> _Task description_
Extract, unchanged, each line of the listing below from its first line through the line that contains "C2: 2.2uF (+15V, 0V)", inclusive, and nothing else.
----------------
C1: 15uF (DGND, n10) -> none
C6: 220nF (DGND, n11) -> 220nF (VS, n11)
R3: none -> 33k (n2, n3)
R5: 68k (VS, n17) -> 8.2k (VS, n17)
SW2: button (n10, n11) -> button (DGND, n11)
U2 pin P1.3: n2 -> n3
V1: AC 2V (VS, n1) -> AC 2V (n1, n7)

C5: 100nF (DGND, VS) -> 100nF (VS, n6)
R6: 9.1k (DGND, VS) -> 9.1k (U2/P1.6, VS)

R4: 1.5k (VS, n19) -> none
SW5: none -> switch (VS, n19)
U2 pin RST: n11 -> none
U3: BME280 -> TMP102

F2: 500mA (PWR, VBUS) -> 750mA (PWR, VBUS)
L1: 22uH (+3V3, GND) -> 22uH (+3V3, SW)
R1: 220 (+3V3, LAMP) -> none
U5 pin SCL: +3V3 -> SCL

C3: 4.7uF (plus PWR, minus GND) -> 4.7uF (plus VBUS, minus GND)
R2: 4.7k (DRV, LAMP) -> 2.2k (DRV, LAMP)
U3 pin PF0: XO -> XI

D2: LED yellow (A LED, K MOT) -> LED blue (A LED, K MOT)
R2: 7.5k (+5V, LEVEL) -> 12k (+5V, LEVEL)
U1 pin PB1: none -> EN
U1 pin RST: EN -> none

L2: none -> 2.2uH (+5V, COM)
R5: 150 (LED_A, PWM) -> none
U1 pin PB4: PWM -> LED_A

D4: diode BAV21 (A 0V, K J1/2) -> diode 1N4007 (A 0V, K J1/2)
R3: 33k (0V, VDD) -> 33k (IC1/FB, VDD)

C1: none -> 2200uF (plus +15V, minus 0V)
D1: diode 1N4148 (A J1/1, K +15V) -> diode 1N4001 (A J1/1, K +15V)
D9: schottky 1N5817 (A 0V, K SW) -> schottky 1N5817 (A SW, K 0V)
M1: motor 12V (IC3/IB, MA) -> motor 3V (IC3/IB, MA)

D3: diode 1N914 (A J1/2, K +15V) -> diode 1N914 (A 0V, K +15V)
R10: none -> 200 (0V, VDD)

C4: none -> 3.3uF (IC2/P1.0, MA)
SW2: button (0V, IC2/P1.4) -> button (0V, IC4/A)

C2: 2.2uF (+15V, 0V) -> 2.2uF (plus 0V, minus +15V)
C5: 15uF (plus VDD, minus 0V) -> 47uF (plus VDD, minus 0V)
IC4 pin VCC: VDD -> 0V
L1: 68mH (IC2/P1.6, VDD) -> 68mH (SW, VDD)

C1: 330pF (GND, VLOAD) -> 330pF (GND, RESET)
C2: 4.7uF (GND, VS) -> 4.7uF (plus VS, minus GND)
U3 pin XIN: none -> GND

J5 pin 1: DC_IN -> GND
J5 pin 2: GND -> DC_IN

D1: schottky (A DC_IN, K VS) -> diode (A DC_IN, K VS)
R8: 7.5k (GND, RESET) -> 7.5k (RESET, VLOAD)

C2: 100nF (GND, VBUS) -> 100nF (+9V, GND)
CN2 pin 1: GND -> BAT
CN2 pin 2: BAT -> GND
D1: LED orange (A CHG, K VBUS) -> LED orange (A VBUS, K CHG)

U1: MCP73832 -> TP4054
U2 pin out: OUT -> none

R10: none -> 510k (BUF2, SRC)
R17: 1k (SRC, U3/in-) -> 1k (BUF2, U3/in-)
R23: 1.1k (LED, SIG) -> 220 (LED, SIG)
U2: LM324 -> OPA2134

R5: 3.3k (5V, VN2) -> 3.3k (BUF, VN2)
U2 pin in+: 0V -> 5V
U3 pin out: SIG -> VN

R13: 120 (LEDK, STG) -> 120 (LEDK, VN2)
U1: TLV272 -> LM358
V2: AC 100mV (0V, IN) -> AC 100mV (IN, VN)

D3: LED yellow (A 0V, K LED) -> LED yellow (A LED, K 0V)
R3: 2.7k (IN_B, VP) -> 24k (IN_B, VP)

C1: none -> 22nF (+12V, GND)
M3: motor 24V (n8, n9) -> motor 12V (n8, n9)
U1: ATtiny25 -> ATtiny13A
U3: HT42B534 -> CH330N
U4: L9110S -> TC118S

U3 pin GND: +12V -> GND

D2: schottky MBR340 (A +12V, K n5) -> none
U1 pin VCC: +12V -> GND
----------------
> _Expected answer_
C1: 15uF (DGND, n10) -> none
C6: 220nF (DGND, n11) -> 220nF (VS, n11)
R3: none -> 33k (n2, n3)
R5: 68k (VS, n17) -> 8.2k (VS, n17)
SW2: button (n10, n11) -> button (DGND, n11)
U2 pin P1.3: n2 -> n3
V1: AC 2V (VS, n1) -> AC 2V (n1, n7)

C5: 100nF (DGND, VS) -> 100nF (VS, n6)
R6: 9.1k (DGND, VS) -> 9.1k (U2/P1.6, VS)

R4: 1.5k (VS, n19) -> none
SW5: none -> switch (VS, n19)
U2 pin RST: n11 -> none
U3: BME280 -> TMP102

F2: 500mA (PWR, VBUS) -> 750mA (PWR, VBUS)
L1: 22uH (+3V3, GND) -> 22uH (+3V3, SW)
R1: 220 (+3V3, LAMP) -> none
U5 pin SCL: +3V3 -> SCL

C3: 4.7uF (plus PWR, minus GND) -> 4.7uF (plus VBUS, minus GND)
R2: 4.7k (DRV, LAMP) -> 2.2k (DRV, LAMP)
U3 pin PF0: XO -> XI

D2: LED yellow (A LED, K MOT) -> LED blue (A LED, K MOT)
R2: 7.5k (+5V, LEVEL) -> 12k (+5V, LEVEL)
U1 pin PB1: none -> EN
U1 pin RST: EN -> none

L2: none -> 2.2uH (+5V, COM)
R5: 150 (LED_A, PWM) -> none
U1 pin PB4: PWM -> LED_A

D4: diode BAV21 (A 0V, K J1/2) -> diode 1N4007 (A 0V, K J1/2)
R3: 33k (0V, VDD) -> 33k (IC1/FB, VDD)

C1: none -> 2200uF (plus +15V, minus 0V)
D1: diode 1N4148 (A J1/1, K +15V) -> diode 1N4001 (A J1/1, K +15V)
D9: schottky 1N5817 (A 0V, K SW) -> schottky 1N5817 (A SW, K 0V)
M1: motor 12V (IC3/IB, MA) -> motor 3V (IC3/IB, MA)

D3: diode 1N914 (A J1/2, K +15V) -> diode 1N914 (A 0V, K +15V)
R10: none -> 200 (0V, VDD)

C4: none -> 3.3uF (IC2/P1.0, MA)
SW2: button (0V, IC2/P1.4) -> button (0V, IC4/A)

C2: 2.2uF (+15V, 0V) -> 2.2uF (plus 0V, minus +15V)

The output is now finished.